(Stored records)
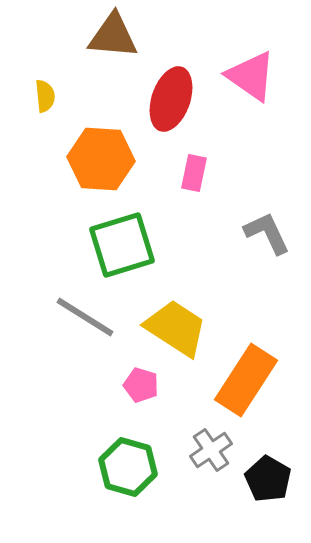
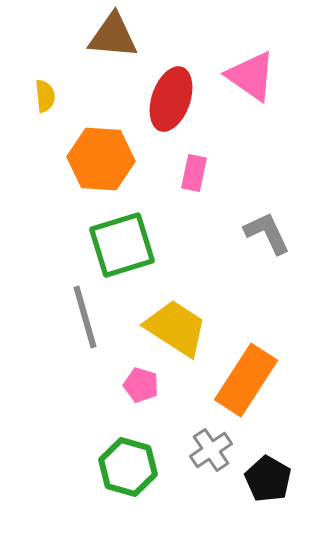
gray line: rotated 42 degrees clockwise
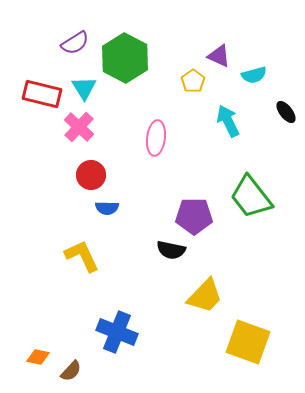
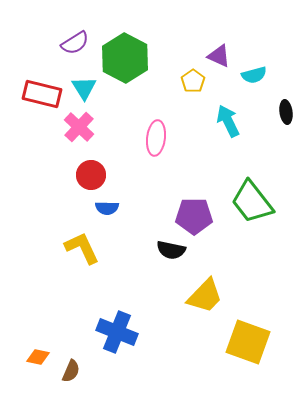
black ellipse: rotated 30 degrees clockwise
green trapezoid: moved 1 px right, 5 px down
yellow L-shape: moved 8 px up
brown semicircle: rotated 20 degrees counterclockwise
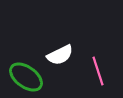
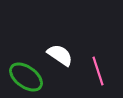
white semicircle: rotated 120 degrees counterclockwise
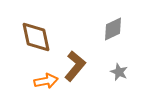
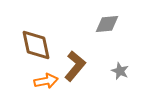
gray diamond: moved 6 px left, 5 px up; rotated 20 degrees clockwise
brown diamond: moved 8 px down
gray star: moved 1 px right, 1 px up
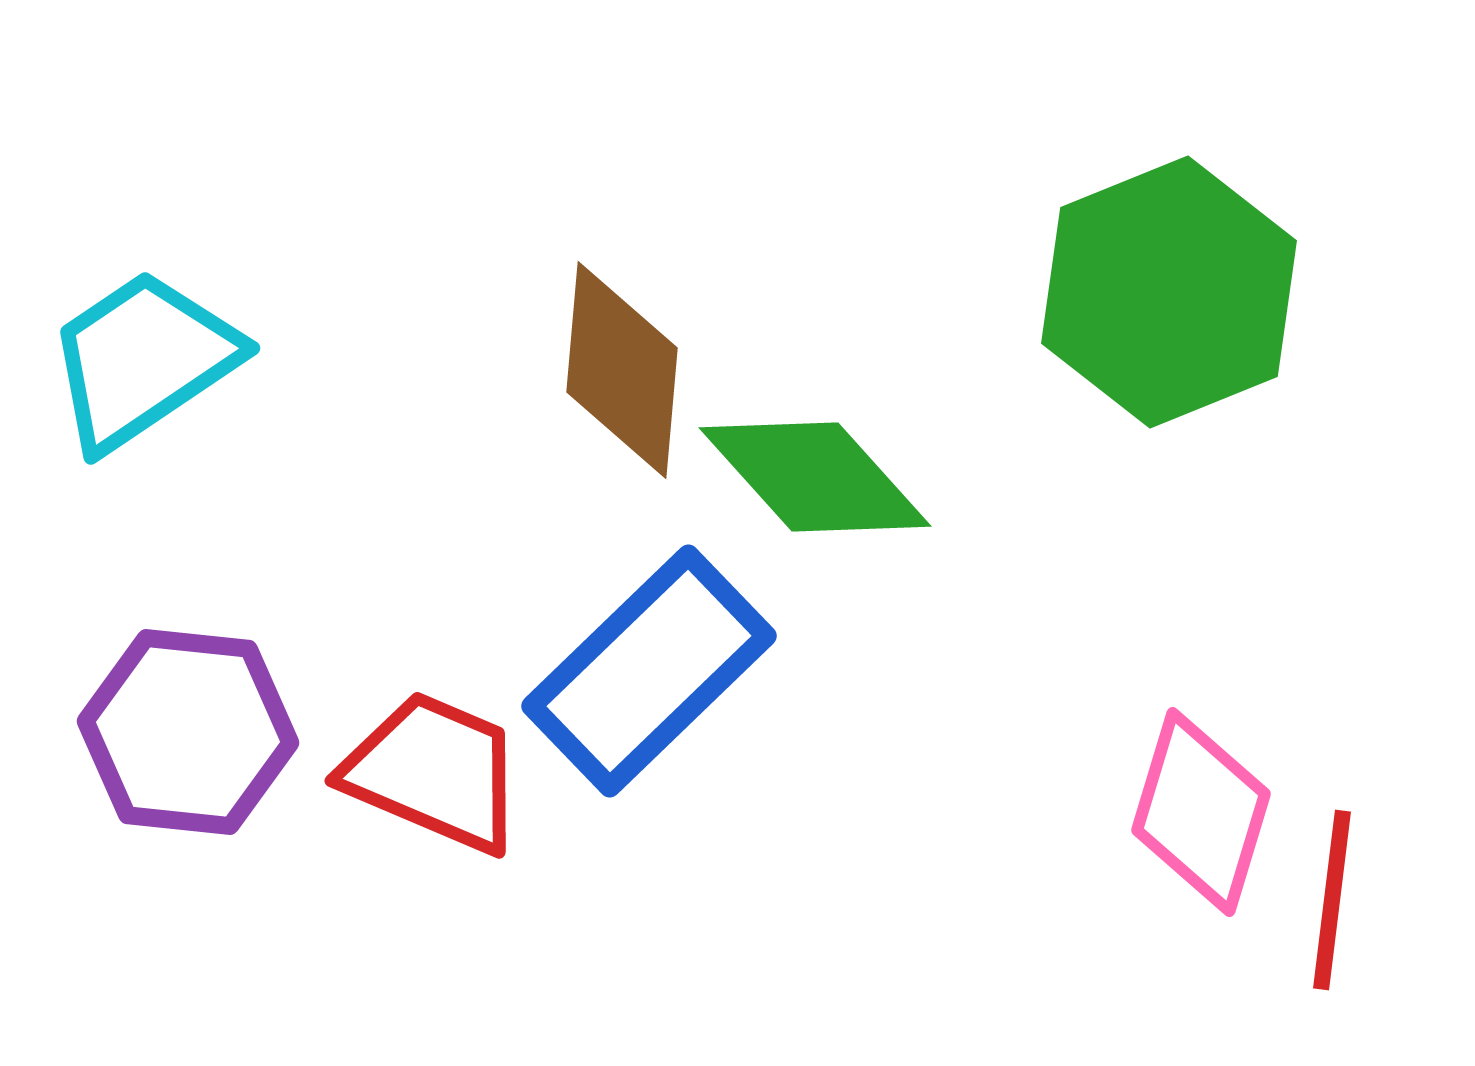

**WHAT IS ASKED:** Please edit the data by changing every "moved" to "shifted" and keeping everything else the same. Leave the pictures out of your answer.

**CORRECT OUTPUT:**
gray line: rotated 42 degrees clockwise
black ellipse: rotated 30 degrees clockwise
green trapezoid: shifted 1 px right, 5 px down
yellow L-shape: shifted 8 px up
brown semicircle: rotated 20 degrees counterclockwise
white semicircle: rotated 120 degrees counterclockwise
gray diamond: shifted 6 px left, 5 px up; rotated 20 degrees clockwise
brown diamond: shifted 8 px down
gray star: shifted 1 px right, 1 px up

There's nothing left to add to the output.